══ Extracted material

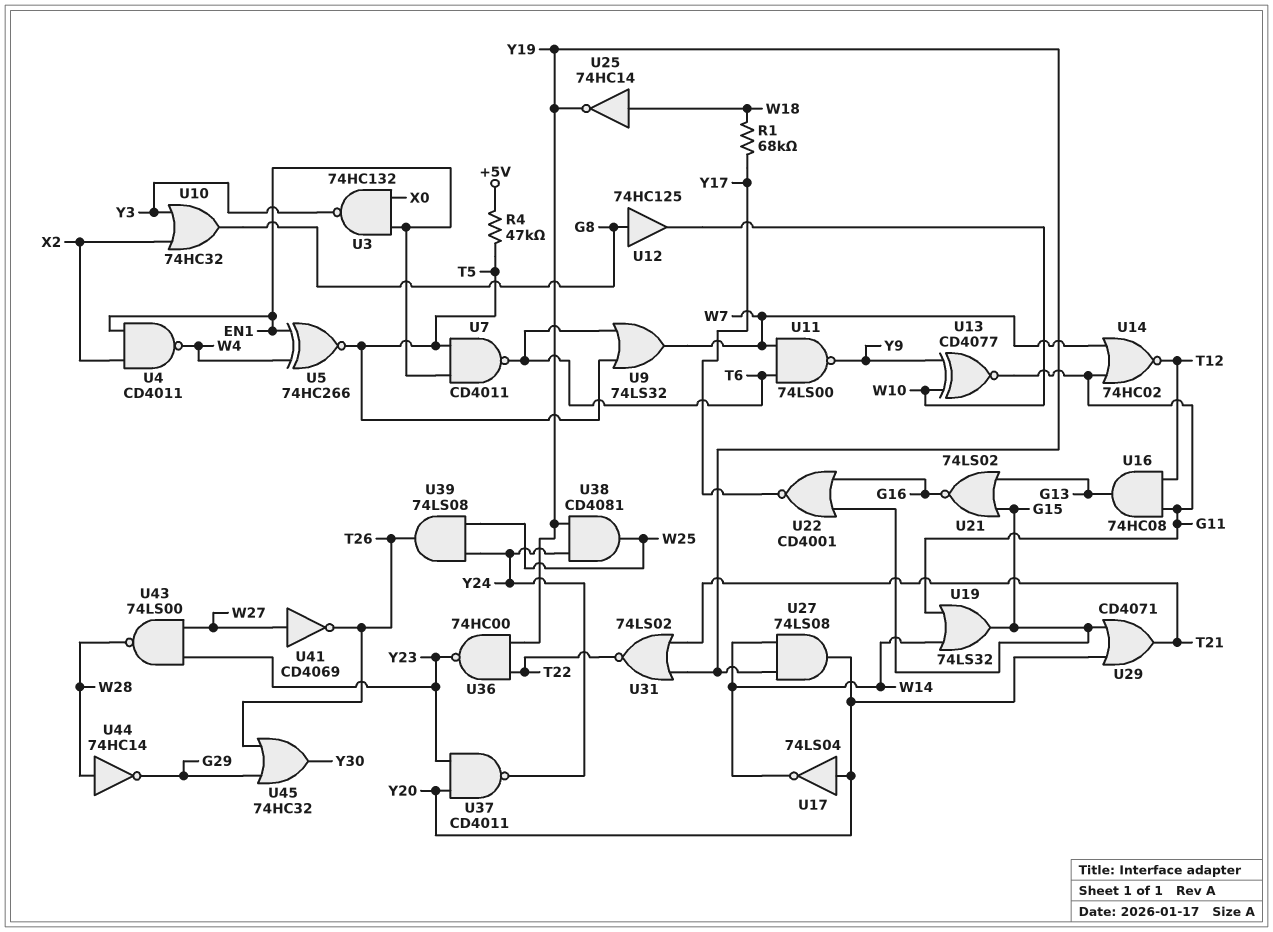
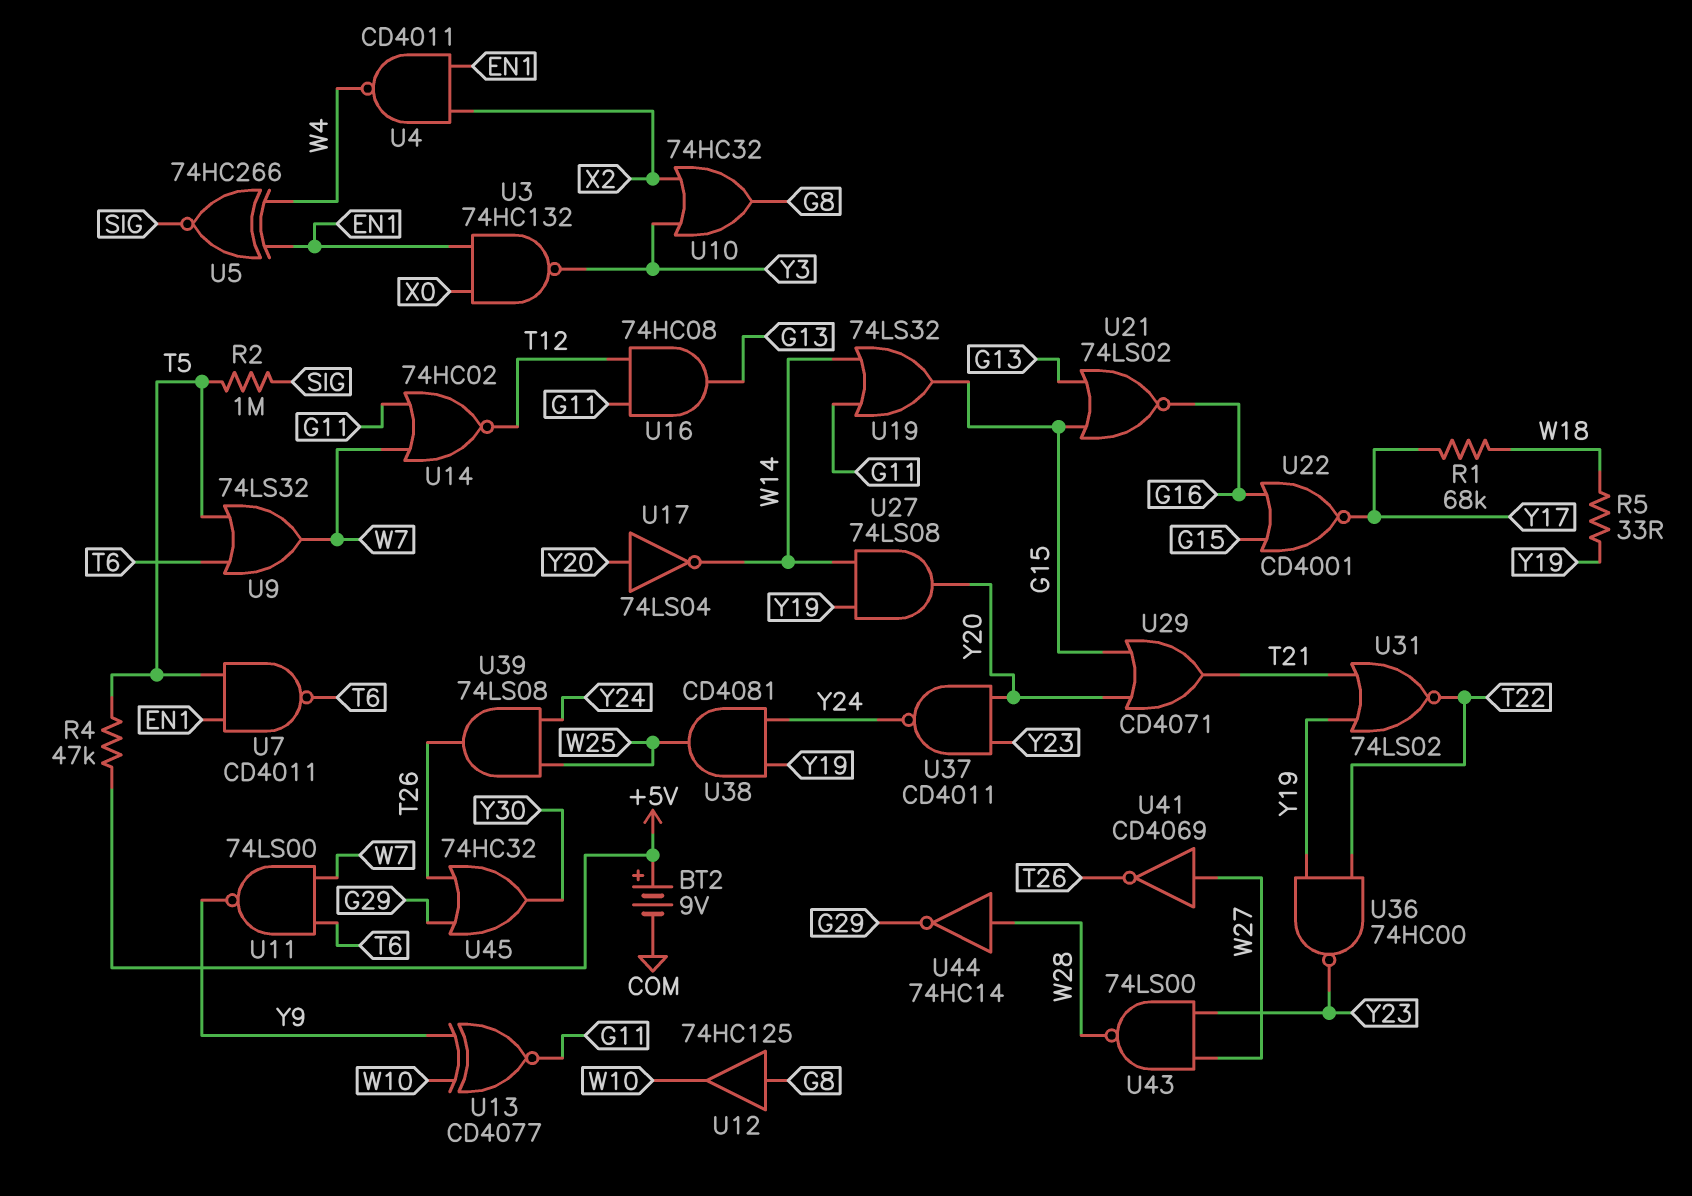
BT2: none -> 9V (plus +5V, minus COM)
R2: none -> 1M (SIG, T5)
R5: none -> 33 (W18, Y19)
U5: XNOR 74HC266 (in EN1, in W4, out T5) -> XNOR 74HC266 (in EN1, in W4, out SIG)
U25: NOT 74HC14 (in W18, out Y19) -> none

════

> Exercise
Wherever the string "none" is found in the listing above, copy the line that contains it.

> Problem solution
BT2: none -> 9V (plus +5V, minus COM)
R2: none -> 1M (SIG, T5)
R5: none -> 33 (W18, Y19)
U25: NOT 74HC14 (in W18, out Y19) -> none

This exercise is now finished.